Required task
Rewrite the material below with every occurrence of "midpoint" swapped for "center". Keep everything else unchanged.
***
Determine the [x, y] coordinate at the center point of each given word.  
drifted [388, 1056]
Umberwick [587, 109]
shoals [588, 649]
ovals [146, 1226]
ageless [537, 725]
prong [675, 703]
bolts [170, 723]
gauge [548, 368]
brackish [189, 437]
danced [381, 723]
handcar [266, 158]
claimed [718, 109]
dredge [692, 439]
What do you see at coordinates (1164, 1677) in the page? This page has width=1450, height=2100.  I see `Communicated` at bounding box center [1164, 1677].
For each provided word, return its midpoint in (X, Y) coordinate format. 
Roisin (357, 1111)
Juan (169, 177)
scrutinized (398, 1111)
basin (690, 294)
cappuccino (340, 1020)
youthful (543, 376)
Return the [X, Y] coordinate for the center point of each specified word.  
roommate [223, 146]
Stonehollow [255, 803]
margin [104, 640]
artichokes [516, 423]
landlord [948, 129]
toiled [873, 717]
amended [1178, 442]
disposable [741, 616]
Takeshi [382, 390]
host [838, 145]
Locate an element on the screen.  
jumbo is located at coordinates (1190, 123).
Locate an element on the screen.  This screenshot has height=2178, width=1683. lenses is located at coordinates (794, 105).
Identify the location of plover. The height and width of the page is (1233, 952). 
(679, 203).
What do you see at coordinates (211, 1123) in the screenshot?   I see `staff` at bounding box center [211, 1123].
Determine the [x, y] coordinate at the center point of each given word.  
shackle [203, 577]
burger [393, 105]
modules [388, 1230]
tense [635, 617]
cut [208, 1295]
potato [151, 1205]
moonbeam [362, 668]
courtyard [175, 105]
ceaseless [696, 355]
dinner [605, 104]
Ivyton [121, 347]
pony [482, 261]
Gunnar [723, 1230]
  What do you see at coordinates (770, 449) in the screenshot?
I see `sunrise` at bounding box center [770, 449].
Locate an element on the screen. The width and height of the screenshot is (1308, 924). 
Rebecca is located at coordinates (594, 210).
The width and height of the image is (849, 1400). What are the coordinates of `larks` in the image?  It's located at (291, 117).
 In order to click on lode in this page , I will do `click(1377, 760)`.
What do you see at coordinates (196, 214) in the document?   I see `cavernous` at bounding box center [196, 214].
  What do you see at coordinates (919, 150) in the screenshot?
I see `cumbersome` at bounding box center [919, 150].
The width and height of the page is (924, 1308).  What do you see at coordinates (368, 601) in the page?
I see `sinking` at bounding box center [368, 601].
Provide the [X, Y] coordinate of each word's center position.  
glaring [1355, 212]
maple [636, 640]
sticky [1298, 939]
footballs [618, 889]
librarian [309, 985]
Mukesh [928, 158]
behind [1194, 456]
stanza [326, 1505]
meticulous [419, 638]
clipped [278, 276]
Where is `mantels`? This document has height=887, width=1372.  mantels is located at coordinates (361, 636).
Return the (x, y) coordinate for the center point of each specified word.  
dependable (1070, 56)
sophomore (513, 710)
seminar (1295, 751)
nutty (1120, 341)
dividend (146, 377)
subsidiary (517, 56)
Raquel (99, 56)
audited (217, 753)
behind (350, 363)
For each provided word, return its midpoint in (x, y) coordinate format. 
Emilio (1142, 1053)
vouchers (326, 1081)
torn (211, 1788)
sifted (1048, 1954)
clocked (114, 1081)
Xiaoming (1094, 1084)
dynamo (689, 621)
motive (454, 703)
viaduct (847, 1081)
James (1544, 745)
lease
***
Worked solution
Determine the [x, y] coordinate at the center point of each given word.  
drifted [388, 1056]
Umberwick [587, 109]
shoals [588, 649]
ovals [146, 1226]
ageless [537, 725]
prong [675, 703]
bolts [170, 723]
gauge [548, 368]
brackish [189, 437]
danced [381, 723]
handcar [266, 158]
claimed [718, 109]
dredge [692, 439]
What do you see at coordinates (1164, 1677) in the page? This page has width=1450, height=2100.  I see `Communicated` at bounding box center [1164, 1677].
For each provided word, return its center in (X, Y) coordinate format. 
Roisin (357, 1111)
Juan (169, 177)
scrutinized (398, 1111)
basin (690, 294)
cappuccino (340, 1020)
youthful (543, 376)
Return the [X, Y] coordinate for the center point of each specified word.  
roommate [223, 146]
Stonehollow [255, 803]
margin [104, 640]
artichokes [516, 423]
landlord [948, 129]
toiled [873, 717]
amended [1178, 442]
disposable [741, 616]
Takeshi [382, 390]
host [838, 145]
Locate an element on the screen.  
jumbo is located at coordinates (1190, 123).
Locate an element on the screen.  This screenshot has height=2178, width=1683. lenses is located at coordinates (794, 105).
Identify the location of plover. The height and width of the page is (1233, 952). 
(679, 203).
What do you see at coordinates (211, 1123) in the screenshot?   I see `staff` at bounding box center [211, 1123].
Determine the [x, y] coordinate at the center point of each given word.  
shackle [203, 577]
burger [393, 105]
modules [388, 1230]
tense [635, 617]
cut [208, 1295]
potato [151, 1205]
moonbeam [362, 668]
courtyard [175, 105]
ceaseless [696, 355]
dinner [605, 104]
Ivyton [121, 347]
pony [482, 261]
Gunnar [723, 1230]
  What do you see at coordinates (770, 449) in the screenshot?
I see `sunrise` at bounding box center [770, 449].
Locate an element on the screen. The width and height of the screenshot is (1308, 924). 
Rebecca is located at coordinates (594, 210).
The width and height of the image is (849, 1400). What are the coordinates of `larks` in the image?  It's located at (291, 117).
 In order to click on lode in this page , I will do `click(1377, 760)`.
What do you see at coordinates (196, 214) in the document?   I see `cavernous` at bounding box center [196, 214].
  What do you see at coordinates (919, 150) in the screenshot?
I see `cumbersome` at bounding box center [919, 150].
The width and height of the page is (924, 1308).  What do you see at coordinates (368, 601) in the page?
I see `sinking` at bounding box center [368, 601].
Provide the [X, Y] coordinate of each word's center position.  
glaring [1355, 212]
maple [636, 640]
sticky [1298, 939]
footballs [618, 889]
librarian [309, 985]
Mukesh [928, 158]
behind [1194, 456]
stanza [326, 1505]
meticulous [419, 638]
clipped [278, 276]
Where is `mantels`? This document has height=887, width=1372.  mantels is located at coordinates (361, 636).
Return the (x, y) coordinate for the center point of each specified word.  
dependable (1070, 56)
sophomore (513, 710)
seminar (1295, 751)
nutty (1120, 341)
dividend (146, 377)
subsidiary (517, 56)
Raquel (99, 56)
audited (217, 753)
behind (350, 363)
For each provided word, return its center in (x, y) coordinate format. 
Emilio (1142, 1053)
vouchers (326, 1081)
torn (211, 1788)
sifted (1048, 1954)
clocked (114, 1081)
Xiaoming (1094, 1084)
dynamo (689, 621)
motive (454, 703)
viaduct (847, 1081)
James (1544, 745)
lease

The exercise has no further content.